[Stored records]
****

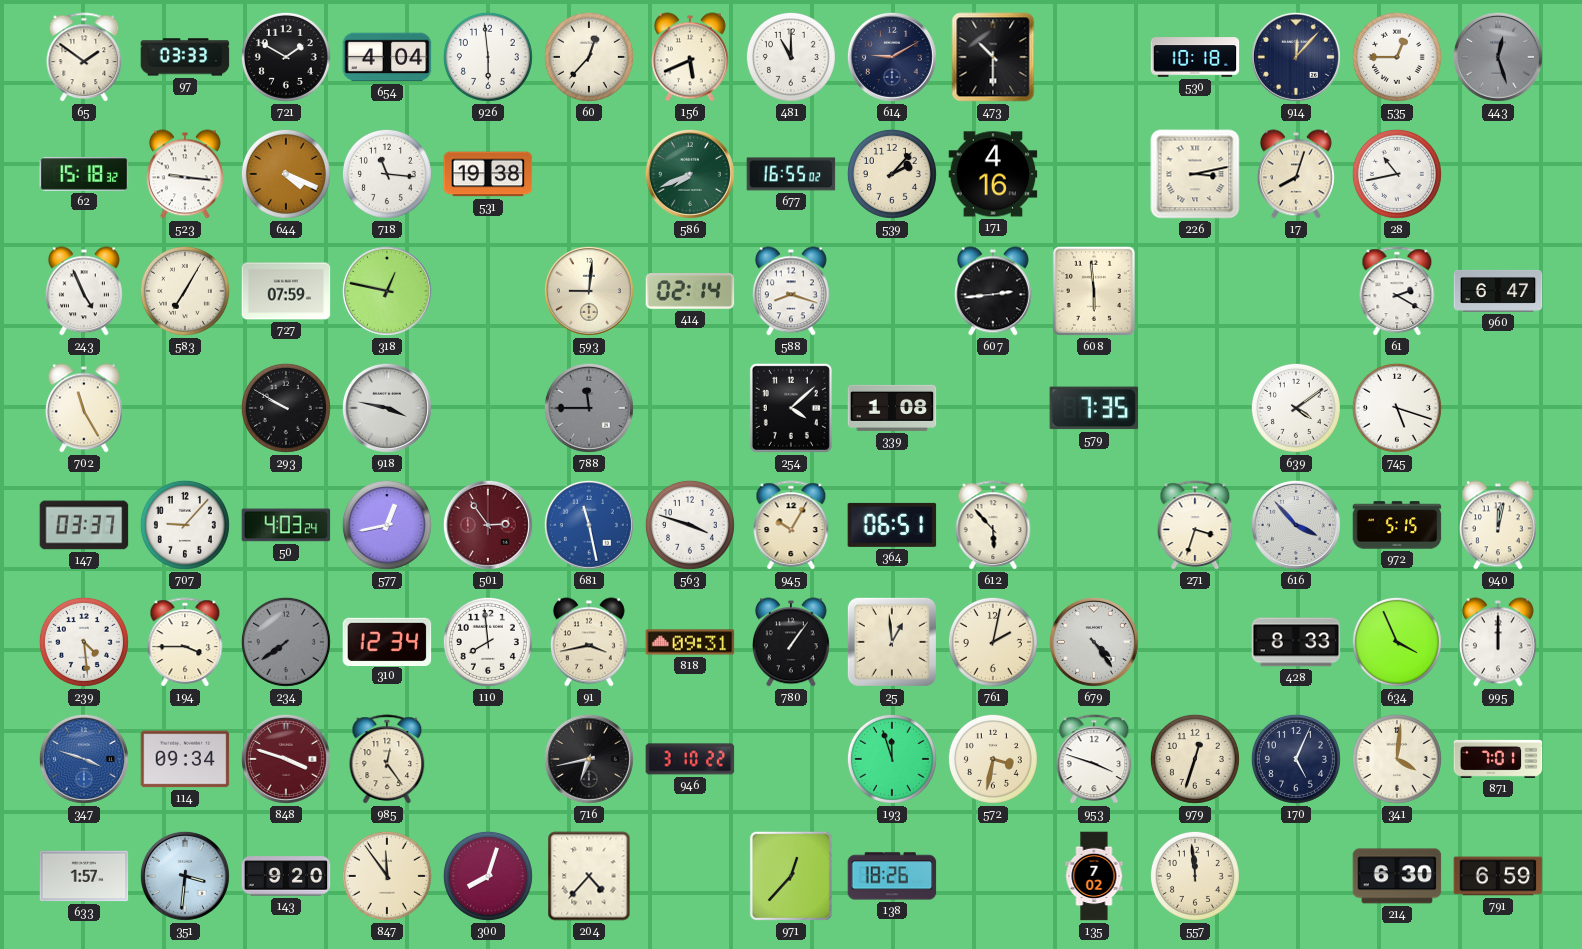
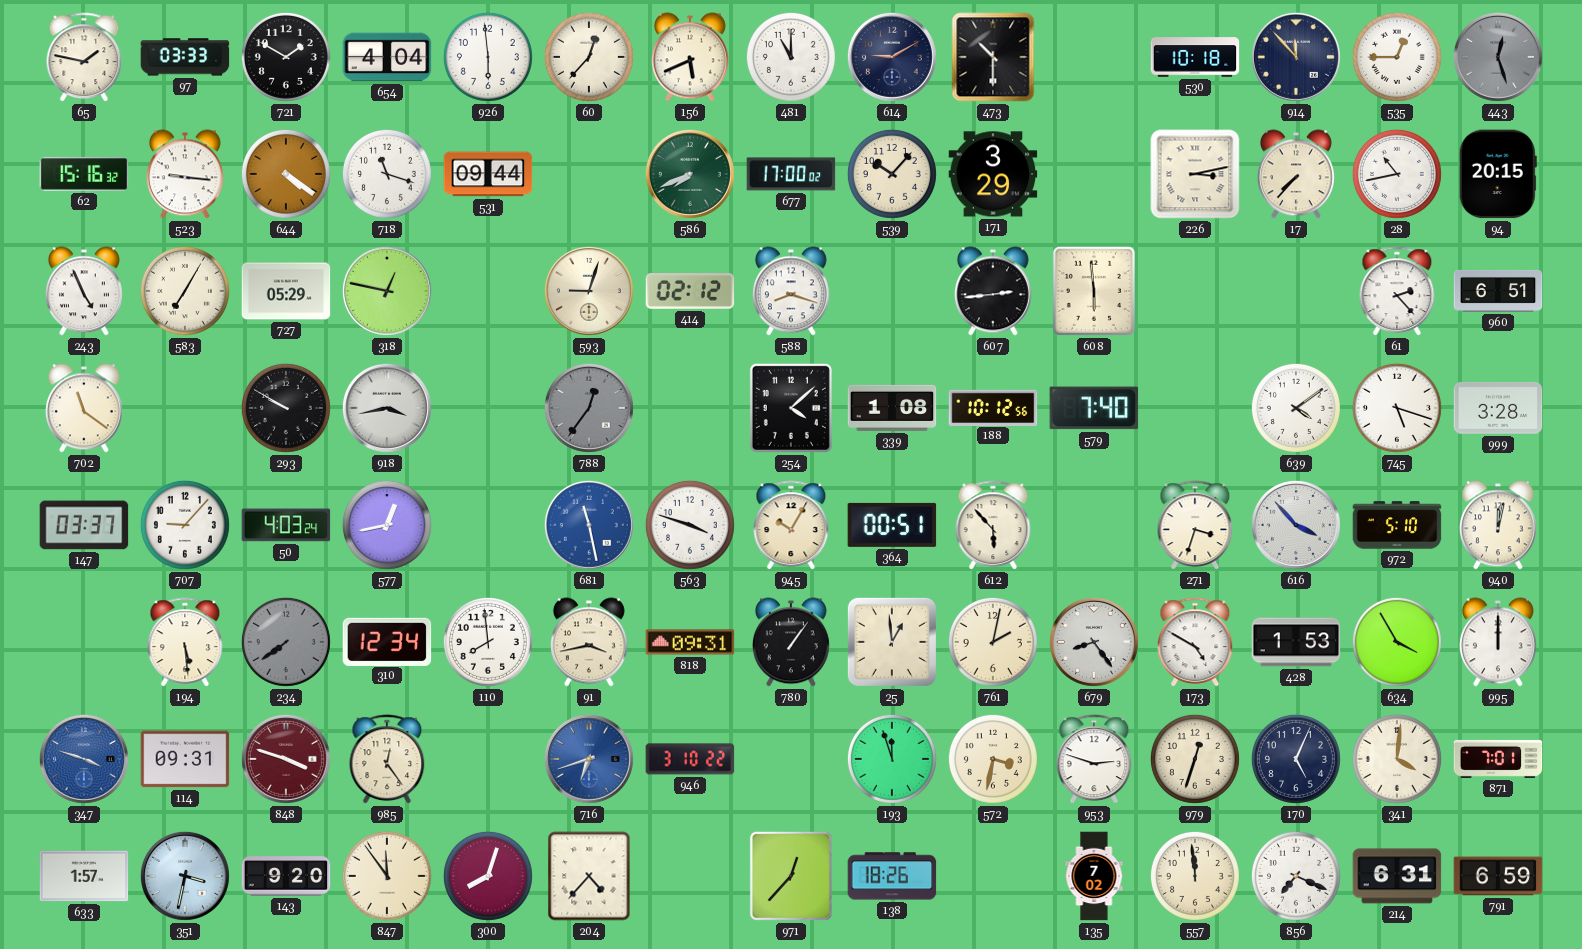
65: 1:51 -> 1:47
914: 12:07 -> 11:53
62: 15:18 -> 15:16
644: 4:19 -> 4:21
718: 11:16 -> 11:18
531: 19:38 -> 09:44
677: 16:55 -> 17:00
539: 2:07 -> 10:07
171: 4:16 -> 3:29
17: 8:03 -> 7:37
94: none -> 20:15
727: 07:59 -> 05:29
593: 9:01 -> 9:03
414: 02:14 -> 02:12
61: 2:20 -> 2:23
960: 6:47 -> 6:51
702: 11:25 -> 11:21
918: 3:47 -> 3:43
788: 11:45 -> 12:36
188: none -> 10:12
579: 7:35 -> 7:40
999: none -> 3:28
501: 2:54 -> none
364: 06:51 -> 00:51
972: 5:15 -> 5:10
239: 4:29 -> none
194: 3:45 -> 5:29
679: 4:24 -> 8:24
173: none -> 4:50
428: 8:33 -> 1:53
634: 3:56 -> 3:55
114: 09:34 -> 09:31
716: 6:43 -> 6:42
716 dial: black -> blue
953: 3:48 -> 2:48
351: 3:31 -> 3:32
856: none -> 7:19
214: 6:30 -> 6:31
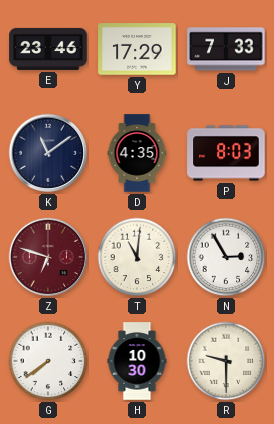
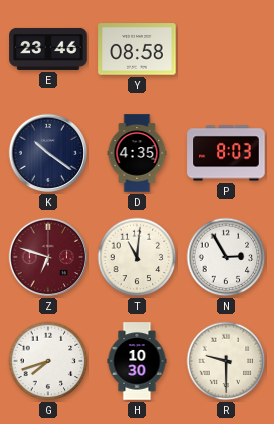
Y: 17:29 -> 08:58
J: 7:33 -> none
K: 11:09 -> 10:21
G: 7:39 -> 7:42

****

Exercise description: Rewrite all the records with "none" replaced by "missing" each time it occurs, keeping everything else the same. Leave the pictures out of your answer.

Task response:
65: 1:51 -> 1:47
914: 12:07 -> 11:53
62: 15:18 -> 15:16
644: 4:19 -> 4:21
718: 11:16 -> 11:18
531: 19:38 -> 09:44
677: 16:55 -> 17:00
539: 2:07 -> 10:07
171: 4:16 -> 3:29
17: 8:03 -> 7:37
94: missing -> 20:15
727: 07:59 -> 05:29
593: 9:01 -> 9:03
414: 02:14 -> 02:12
61: 2:20 -> 2:23
960: 6:47 -> 6:51
702: 11:25 -> 11:21
918: 3:47 -> 3:43
788: 11:45 -> 12:36
188: missing -> 10:12
579: 7:35 -> 7:40
999: missing -> 3:28
501: 2:54 -> missing
364: 06:51 -> 00:51
972: 5:15 -> 5:10
239: 4:29 -> missing
194: 3:45 -> 5:29
679: 4:24 -> 8:24
173: missing -> 4:50
428: 8:33 -> 1:53
634: 3:56 -> 3:55
114: 09:34 -> 09:31
716: 6:43 -> 6:42
716 dial: black -> blue
953: 3:48 -> 2:48
351: 3:31 -> 3:32
856: missing -> 7:19
214: 6:30 -> 6:31
Y: 17:29 -> 08:58
J: 7:33 -> missing
K: 11:09 -> 10:21
G: 7:39 -> 7:42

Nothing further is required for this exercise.